Instructions for the task
Report each line in the data below that contains the word "fabric". Case counts.

Data to process
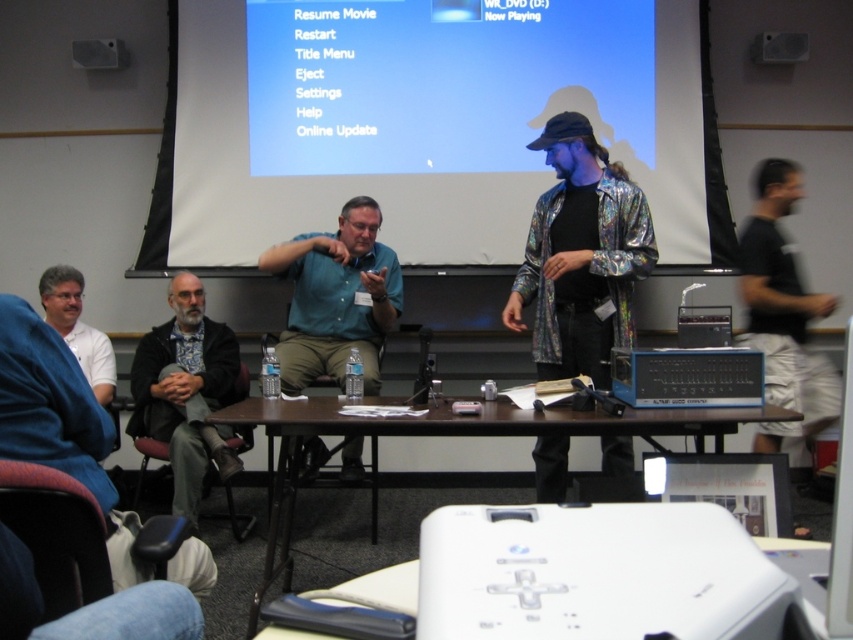
Question: Which object is the farthest from the dark gray fabric jacket at lower left?

Choices:
 (A) brown wooden table at center
 (B) green matte shirt at center

Answer: (A)

Question: Is brown wooden table at center closer to the viewer compared to green matte shirt at center?

Choices:
 (A) yes
 (B) no

Answer: (A)

Question: Can you confirm if white plastic projector at center is positioned to the left of brown wooden table at center?

Choices:
 (A) yes
 (B) no

Answer: (B)

Question: Among these objects, which one is farthest from the camera?

Choices:
 (A) black fabric shorts at right
 (B) white matte projection screen at upper center

Answer: (B)

Question: Which is nearer to the white plastic projector at center?

Choices:
 (A) blue matte projection screen at upper center
 (B) shiny metallic jacket at center
 (C) dark gray fabric jacket at lower left
 (D) green matte shirt at center

Answer: (B)

Question: Does green matte shirt at center appear over dark gray fabric jacket at lower left?

Choices:
 (A) yes
 (B) no

Answer: (A)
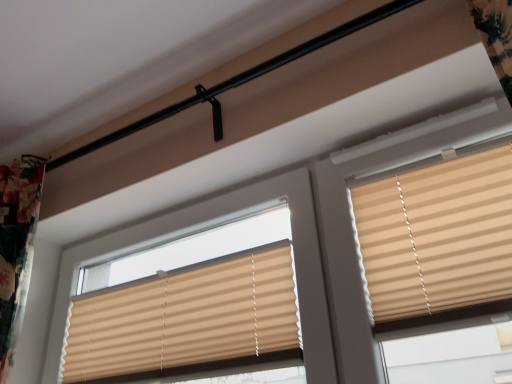
Describe the element at coordinates (437, 236) in the screenshot. I see `beige pleated blinds at upper right, acting as the first window blind starting from the right` at that location.

Where is `beige pleated blinds at upper right, the second window blind from the left`? beige pleated blinds at upper right, the second window blind from the left is located at coordinates (437, 236).

Where is `beige pleated blind at center, placed as the 2th window blind when sorted from right to left`? This screenshot has width=512, height=384. beige pleated blind at center, placed as the 2th window blind when sorted from right to left is located at coordinates (186, 319).

Image resolution: width=512 pixels, height=384 pixels. What do you see at coordinates (186, 319) in the screenshot? I see `beige pleated blind at center, placed as the 2th window blind when sorted from right to left` at bounding box center [186, 319].

The height and width of the screenshot is (384, 512). Find the location of `beige pleated blinds at upper right, acting as the first window blind starting from the right`. beige pleated blinds at upper right, acting as the first window blind starting from the right is located at coordinates (437, 236).

Which object is positioned more to the left, beige pleated blind at center, marked as the 1th window blind in a left-to-right arrangement, or beige pleated blinds at upper right, the second window blind from the left?

Positioned to the left is beige pleated blind at center, marked as the 1th window blind in a left-to-right arrangement.

Which is in front, beige pleated blind at center, placed as the 2th window blind when sorted from right to left, or beige pleated blinds at upper right, acting as the first window blind starting from the right?

beige pleated blinds at upper right, acting as the first window blind starting from the right.

Does point (208, 337) come in front of point (445, 270)?

No, (208, 337) is behind (445, 270).

From the image's perspective, is beige pleated blind at center, marked as the 1th window blind in a left-to-right arrangement, under beige pleated blinds at upper right, the second window blind from the left?

Indeed, from the image's perspective, beige pleated blind at center, marked as the 1th window blind in a left-to-right arrangement, is shown beneath beige pleated blinds at upper right, the second window blind from the left.

From a real-world perspective, who is located lower, beige pleated blind at center, placed as the 2th window blind when sorted from right to left, or beige pleated blinds at upper right, the second window blind from the left?

beige pleated blind at center, placed as the 2th window blind when sorted from right to left.

Can you confirm if beige pleated blind at center, placed as the 2th window blind when sorted from right to left, is thinner than beige pleated blinds at upper right, acting as the first window blind starting from the right?

Yes.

Exercise result
Question: Which object is the farthest from the dark gray fabric jacket at lower left?
 (A) black fabric shorts at right
 (C) dark gray fabric jacket at lower left
Question: Does green matte shirt at center appear over dark gray fabric jacket at lower left?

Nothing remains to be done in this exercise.